══ ITEMS ══

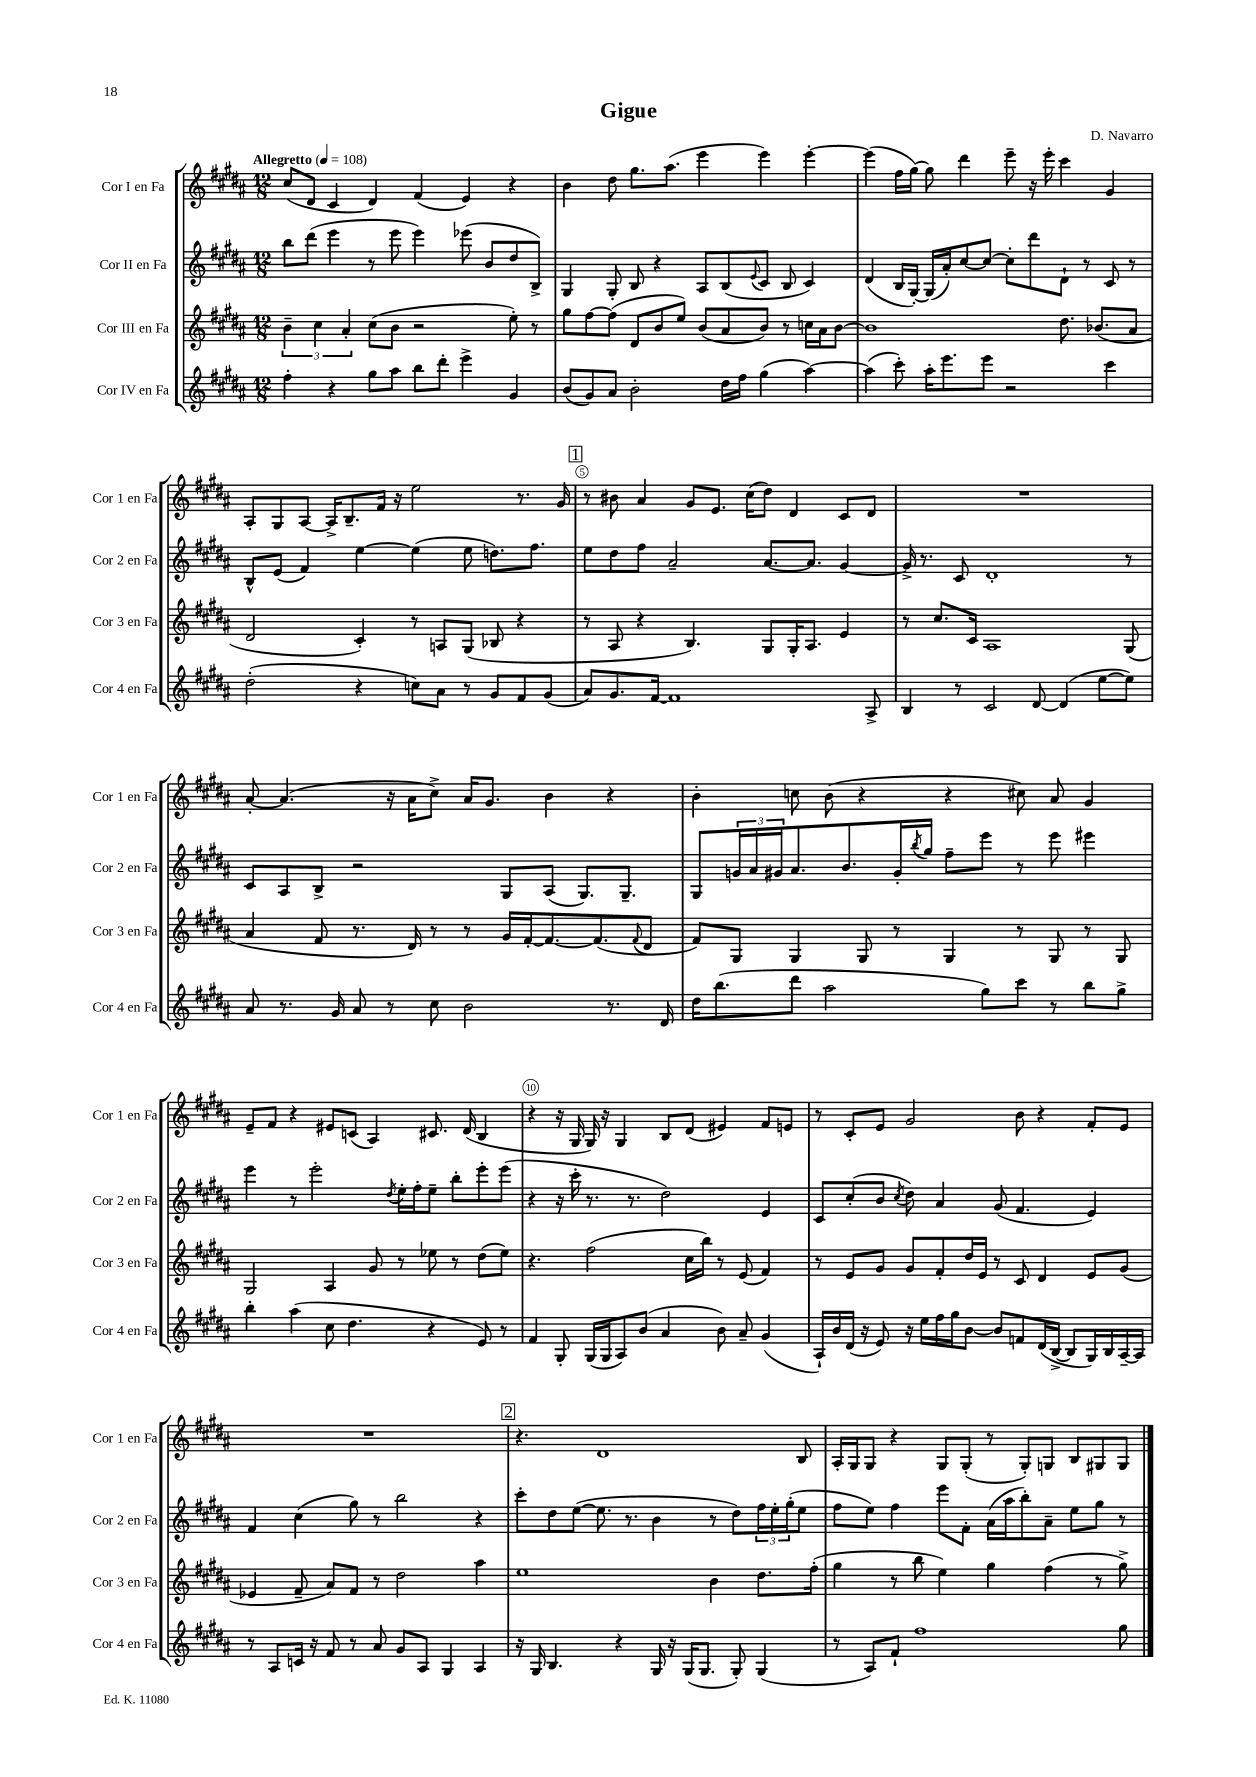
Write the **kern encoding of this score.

**kern	**kern	**kern	**kern
*part4	*part3	*part2	*part1
*staff4	*staff3	*staff2	*staff1
*I"Cor IV en Fa	*I"Cor III en Fa	*I"Cor II en Fa	*I"Cor I en Fa
*I'Cor 4 en Fa	*I'Cor 3 en Fa	*I'Cor 2 en Fa	*I'Cor 1 en Fa
*clefG2	*clefG2	*clefG2	*clefG2
*k[f#c#g#d#a#]	*k[f#c#g#d#a#]	*k[f#c#g#d#a#]	*k[f#c#g#d#a#]
*M12/8	*M12/8	*M12/8	*M12/8
*MM108	*MM108	*MM108	*MM108
=1	=1	=1	=1
!	!	!	!LO:TX:a:B:t=Allegretto
4ff#'\	6b~\	8bb\L	(8cc#/L
.	.	(8ddd#\J	8d#/J
.	6cc#\	.	.
4r	.	4eee\	4c#/
.	6a#'/	.	.
8gg#\L	(8cc#\L	8r	4d#/)
8aa#\J	8b\J	8eee\	.
8bb\L	2r	4eee\)	(4f#/
8ddd#'\J	.	.	.
4eee^\	.	(8eee-X\	4e/)
.	.	8b/L	.
4g#/	8ee'\)	8dd#/	4r
.	8r	8B^/J)	.
=2	=2	=2	=2
(8b/L	8gg#\L	4G#/	4b\
8g#/)	[8ff#\	.	.
8a#/J	(8ff#\J]	8G#'/	8dd#\
2b'\	8d#/L	8B/	8.gg#\L
.	8b/	4r	.
.	.	.	(8.aa#\J
.	8ee/J)	.	.
.	(8b/L	8A#/L	4eee\
16dd#\LL	8a#/	(8B/	.
16ff#\JJ	.	.	.
.	.	8qqe/	.
(4gg#\	8b/J)	8c#/J	4eee\)
.	8r	8B/	.
[4aa#\)	16ccn\LL	4c#/)	[4eee'\
.	16a#\J	.	.
.	[8b\J	.	.
=3	=3	=3	=3
(4aa#\]	1b]	(4d#/	(4eee\]
8ccc#'\)	.	16B/LL	16ff#\LL
.	.	[16G#'/JJ)	[16gg#\JJ)
16aa#'\KL	.	(16G#/LL]	8gg#\]
8.eee\	.	16a#'/J)	.
.	.	[8cc#/	4ddd#\
8eee\J	.	8cc#/J_	.
2r	.	8cc#'\L]	8eee~\
.	.	8ddd#\	16r
.	.	.	16eee'\
.	8.dd#\	8d#`\J	4ccc#\
.	.	8r	.
.	(8.b-X/L	.	.
4ccc#\	.	8c#/	4g#/
.	8a#/J	8r	.
!!LO:LB:g=z
=4	=4	=4	=4
(2dd#'\	2d#/	8B^^/L	8A#'/L
.	.	(8e/J	8G#/
.	.	4f#/)	[8A#/J
.	.	.	16A#^/KL]
.	.	.	8.B~/
4r	4c#'/)	[4ee\	.
.	.	.	16f#/Jk
.	.	.	16r
8ccn\L)	8r	(4ee\]	2ee\
8a#\J	8An/L	.	.
8r	(8G#/J	8ee\	.
8g#/L	8B-X/	8.ddn\L)	.
8f#/	4r	.	8.r
.	.	8.ff#\J	.
(8g#/J	.	.	.
.	.	.	16g#/
!!LO:REH:place=s1:t=1
=5	=5	=5	=5
8a#/L)	8r	8ee\L	8r
8.g#/	8A#/	8dd#\	8b#X\
.	4r	8ff#\J	4a#/
[16f#/Jk	.	.	.
1f#]	.	2a#~/	.
.	4.B/)	.	8g#/L
.	.	.	8.e/J
.	.	.	(16cc#\KL
.	8G#/L	[8.a#/L	8dd#\J)
.	16G#'/K	.	4d#/
.	8.A#/J	8.a#/J]	.
.	4e/	[4g#/	8c#/L
8A#^/	.	.	8d#/J
=6	=6	=6	=6
4B/	8r	16g#^/]	1.r
.	.	8.r	.
.	8.cc#/L	.	.
8r	.	8c#/	.
.	16c#/Jk	.	.
2c#/	1A#	1d#'	.
[8d#/	.	.	.
(4d#/]	.	.	.
[8ee\L	.	.	.
8ee\J])	(8G#/	8r	.
!!LO:LB:g=z
=7	=7	=7	=7
8a#/	4a#/	8c#/L	[8a#'/
8.r	.	8A#/	(4.a#/]
.	8f#/	8B^/J	.
16g#/	.	.	.
8a#/	8.r	2r	.
8r	.	.	16r
.	16d#/)	.	16a#\KL
8cc#\	8r	.	8cc#^\J)
2b\	8r	.	16a#/KL
.	.	.	8.g#/J
.	16g#/LL	8G#/L	.
.	[16f#'/J	.	.
.	8.f#/_	(8A#/J	4b\
.	.	8.G#/L)	.
.	(8.f#/]	.	.
8.r	.	.	4r
.	.	8.G#~/J	.
.	8qqf#/	.	.
.	8d#/J	.	.
16d#/	.	.	.
=8	=8	=8	=8
16dd#\KL	8f#/L)	8G#/L	4b'\
(8.bb\	.	.	.
.	8G#/J	24gn/L	.
.	.	24a#/	.
.	.	24g#X/J	.
8ddd#\J	4G#/	8.a#/	8ccn\
2aa#\	.	.	(8b\
.	.	8.b/	.
.	8G#/	.	4r
.	8r	16g#'/L	.
.	.	8qbb/	.
.	.	16gg#/JJ	.
.	4G#/	8ff#~\L	4r
8gg#\L)	.	8eee\J	.
8ccc#\J	8r	8r	8cc#X\)
8r	8G#/	8eee\	8a#/
8bb\L	8r	4eee#X\	4g#/
8gg#^\J	8G#/	.	.
!!LO:LB:g=z
=9	=9	=9	=9
4bb'\	2G#/	4eee\	8e~/L
.	.	.	8f#/J
(4aa#\	.	8r	4r
.	.	2eee'\	.
8cc#\	4A#/	.	8e#X/L
4.dd#\	.	.	(8cn/J
.	8g#/	.	4A#/)
.	.	8qdd#/	.
.	8r	16ee'\LL	.
.	.	16ff#'\J	.
4r	8ee-X\	8ee~\J	8.c#X/
.	8r	8bb'\L	.
.	.	.	(16d#/
8e/)	(8dd#\L	8eee'\	4B/
8r	8ee-\J)	(8eee\J	.
=10	=10	=10	=10
4f#/	4.r	4r	4r
8G#'/	.	16r	16r
.	.	16ccc#'\	16G#/
(16G#/LL	(2ff#\	8.r	16G#/)
16G#/J	.	.	16r
8A#/)	.	.	4G#/
.	.	8.r	.
(8b/J	.	.	.
4a#/	.	2dd#\)	8B/L
.	16cc#\LL	.	(8d#/J
.	16bb\JJ)	.	.
8b\)	8r	.	4e#X/)
8a#~/	(8e/	.	.
(4g#/	4f#/)	4e/	8f#/L
.	.	.	8en/J
=11	=11	=11	=11
16A#`/LL)	8r	8c#/L	8r
16b/	.	.	.
(16d#/JJ	8e/L	(8cc#'/	8c#'/L
16r	.	.	.
8e/)	8g#/J	8b/J	8e/J
.	.	8qcc#/	.
16r	8g#/L	8dd#\)	2g#/
16ee\LL	.	.	.
16ff#\	8f#'/	4a#/	.
16gg#\J	.	.	.
[8b\J	16dd#/L	.	.
.	16e/JJ	.	.
8b/L]	8r	(8g#/	.
8fn/	8c#/	4.f#/	8b\
(16d#/L	4d#/	.	4r
[16B^/JJ	.	.	.
8B/L]	.	.	.
16G#/L)	8e/L	4e/)	8f#'/L
16B/	.	.	.
[16A#~/	(8g#/J	.	8e/J
16A#/JJ]	.	.	.
!!LO:LB:g=z
=12	=12	=12	=12
8r	4e-X/	4f#/	1.r
8A#/L	.	.	.
16cn/Jk	8f#~/	(4cc#\	.
16r	.	.	.
8f#/	8a#/L)	.	.
8r	8f#/J	8gg#\)	.
8a#/	8r	8r	.
8g#/L	2dd#\	2bb\	.
8A#/J	.	.	.
4G#/	.	.	.
4A#/	4aa#\	4r	.
!!LO:REH:place=s1:t=2
=13	=13	=13	=13
16r	1ee	8ccc#'\L	4.r
16G#/	.	.	.
4.B/	.	8dd#\	.
.	.	([8ee\J	.
.	.	8.ee\]	1d#
4r	.	.	.
.	.	8.r	.
16G#/	.	4b\	.
16r	.	.	.
(16G#/KL	.	.	.
8.G#/J	.	.	.
.	4b\	8r	.
8G#'/)	.	8dd#\L)	.
(4G#/	8.dd#\L	24ff#\L	.
.	.	24ee'\	.
.	.	(24gg#'\J	.
.	.	8ee\J	8B/
.	(16ff#'\Jk	.	.
=14	=14	=14	=14
8r	4gg#\	8ff#\L	16A#'/LL
.	.	.	16G#/J
8A#/L)	.	8ee\J)	8G#/J
8f#`/J	8r	4ff#\	4r
1ff#	8bb\	.	.
.	4ee\)	8eee\L	8G#/L
.	.	8f#'\J	(8G#'/J
.	4gg#\	(16a#\LL	8r
.	.	16aa#\J	.
.	.	8bb'\)	8G#'/L)
.	(4ff#\	8a#~\J	8Gn/J
.	.	8ee\L	8B/L
.	8r	8gg#\J	8G#X/
8gg#\	8gg#^\)	8r	8G#/J
==	==	==	==
*-	*-	*-	*-
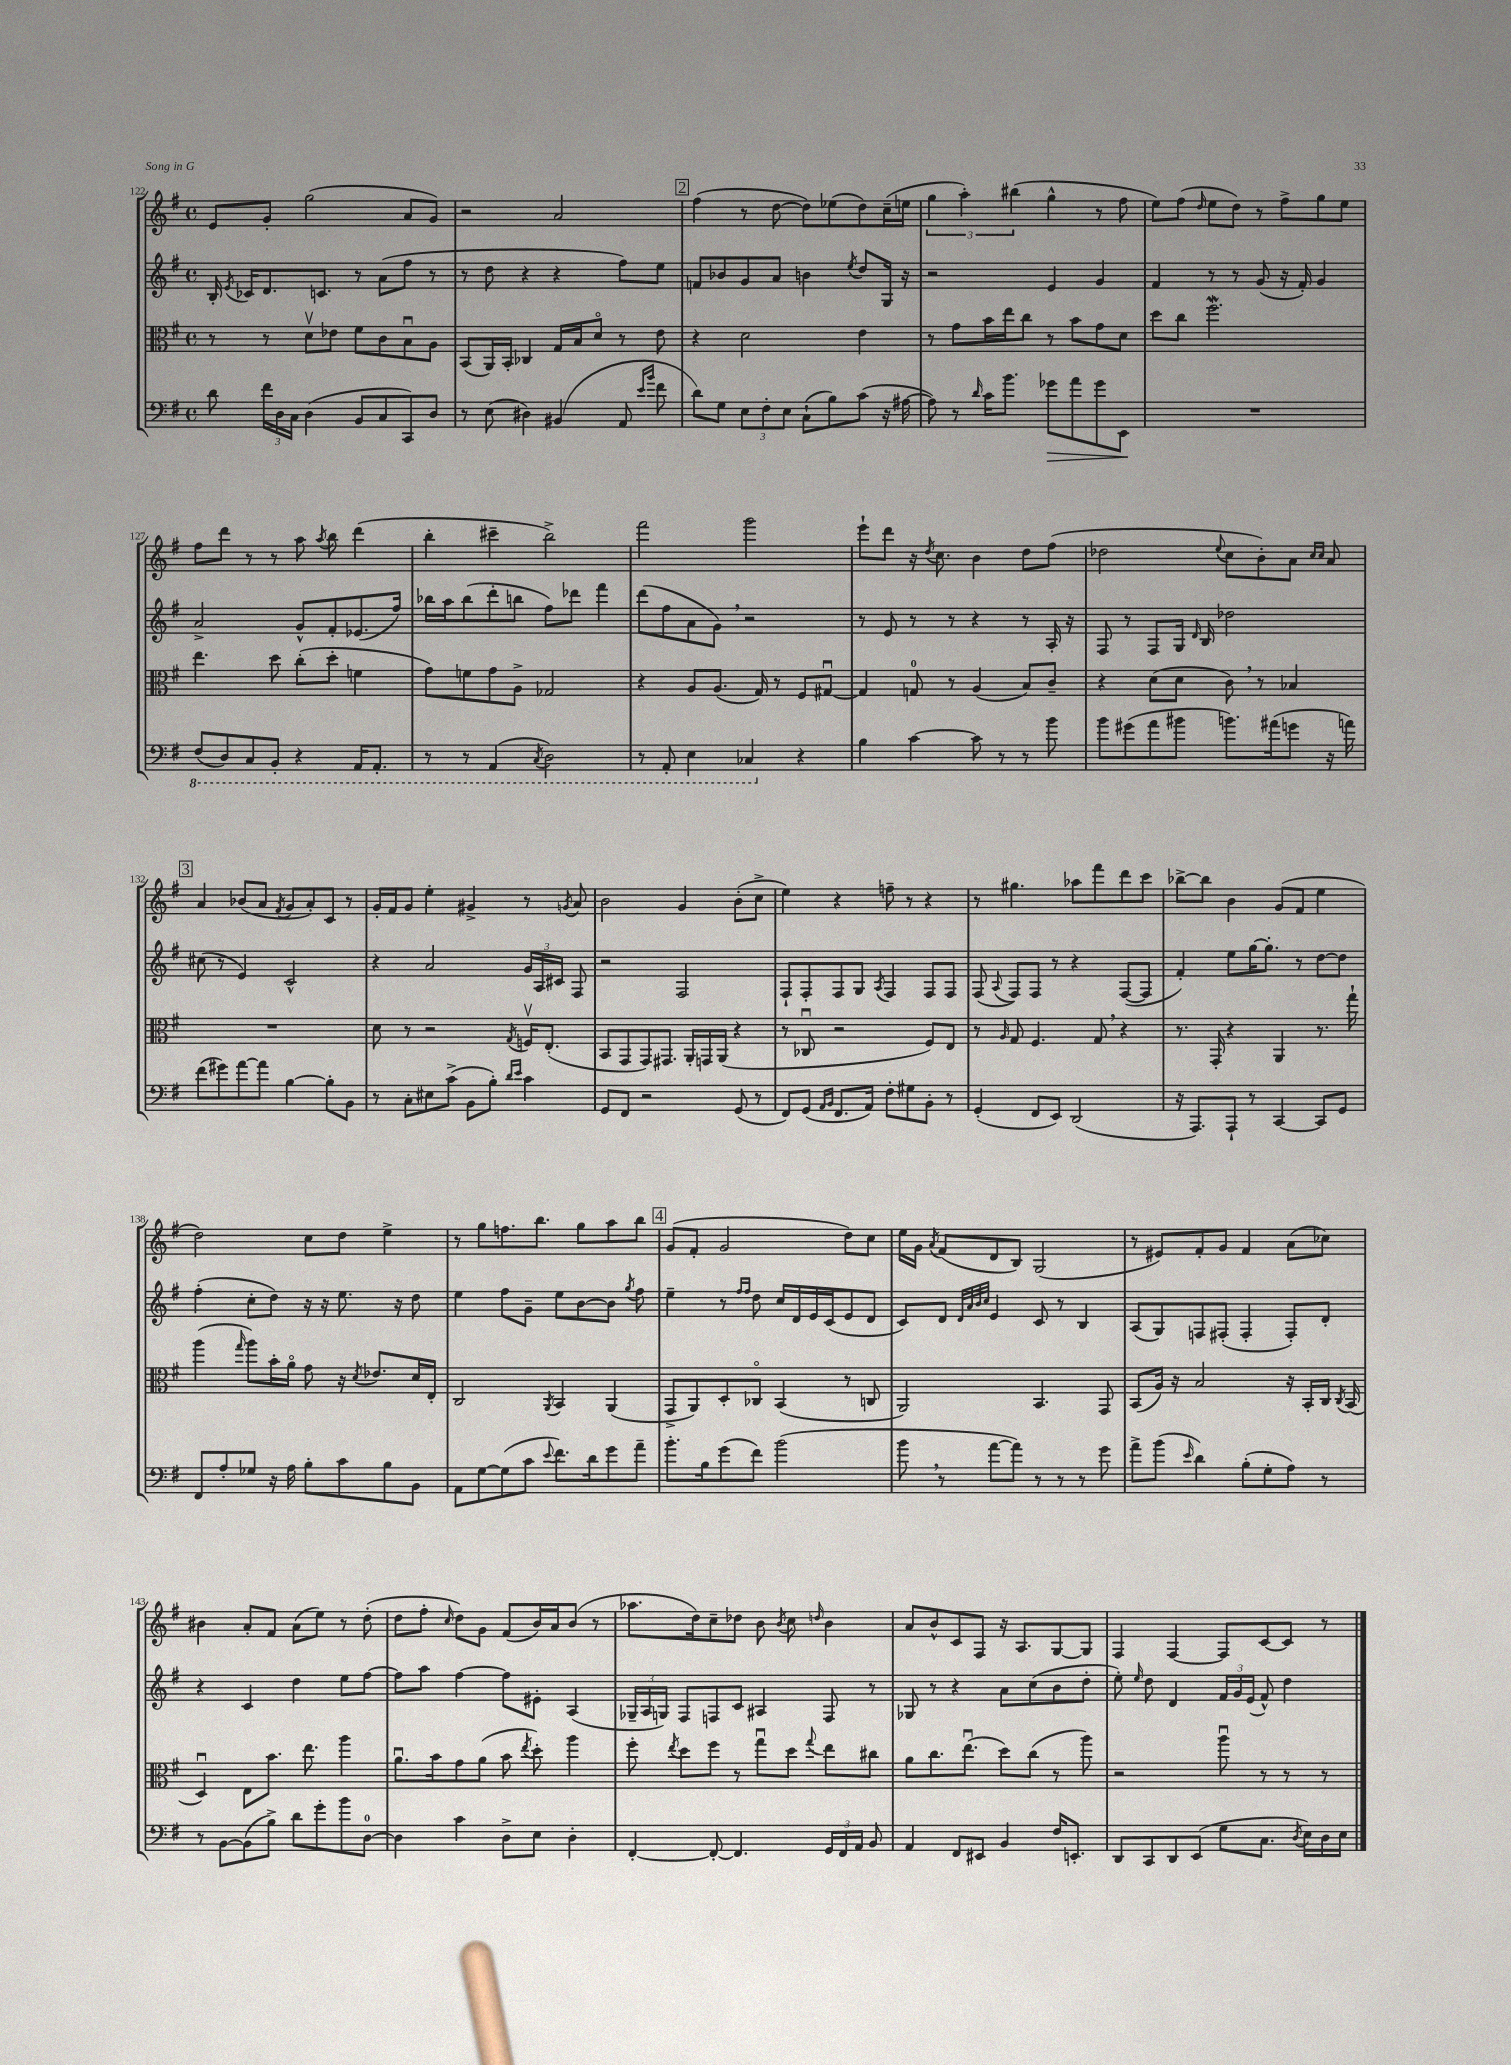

═══

— WHAT YOU HAVE TO DO —
Count the lines in the records that contain the string "kern" and give only that number.

— COMPLETED TASK —
2